* [Record excerpts]

↓↓↓

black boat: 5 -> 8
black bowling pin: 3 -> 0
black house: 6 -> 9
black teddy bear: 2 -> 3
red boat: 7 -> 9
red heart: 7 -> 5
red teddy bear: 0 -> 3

↑↑↑
↓↓↓

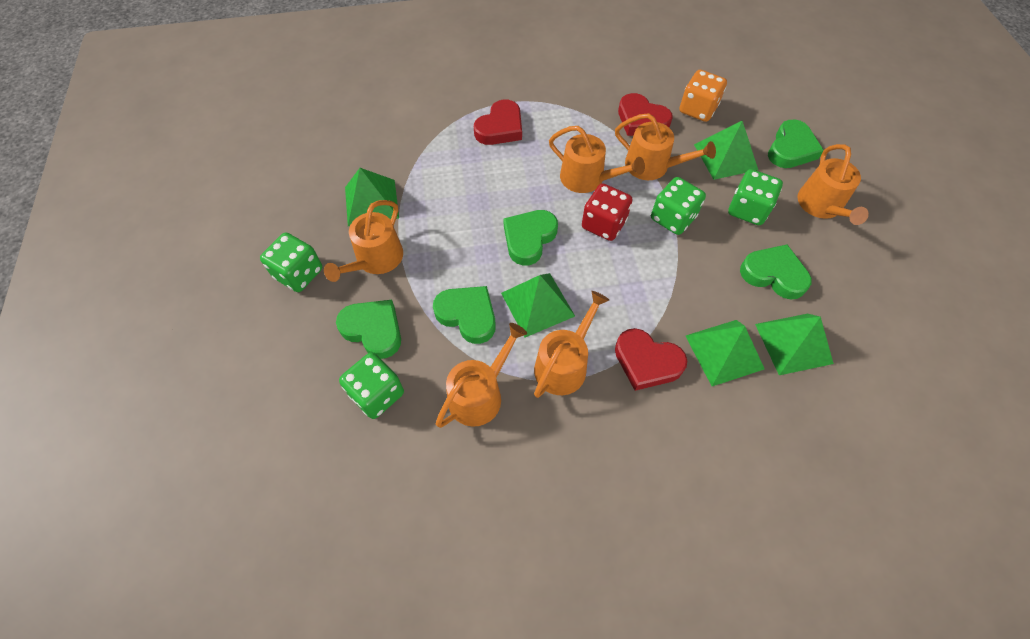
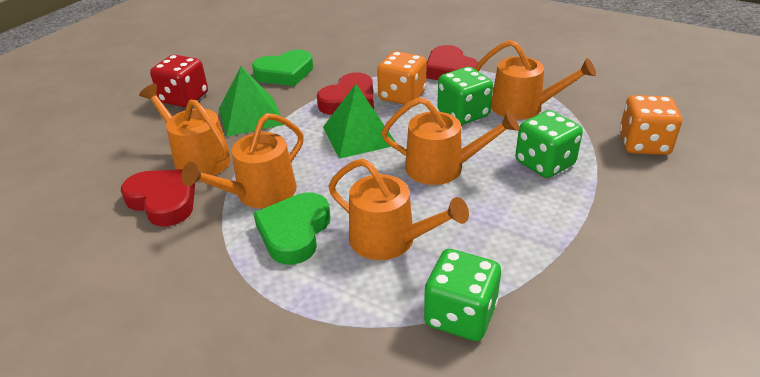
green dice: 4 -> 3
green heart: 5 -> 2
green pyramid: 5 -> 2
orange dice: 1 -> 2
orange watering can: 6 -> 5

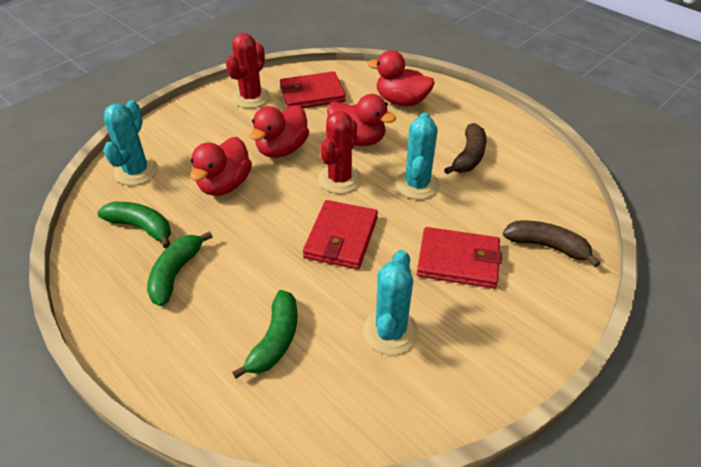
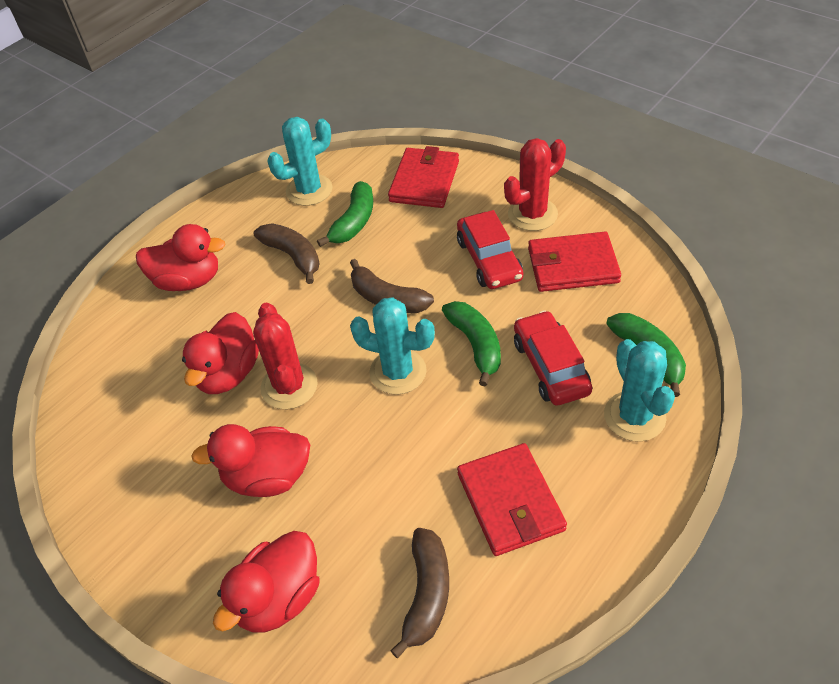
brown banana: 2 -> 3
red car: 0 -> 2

↑↑↑

Starting at the line above that holds "orange watering can: 6 -> 5", repeat every line exactly down to and including the line that holds "red car: 0 -> 2", then stop. Do not carry over any pictures.

orange watering can: 6 -> 5

brown banana: 2 -> 3
red car: 0 -> 2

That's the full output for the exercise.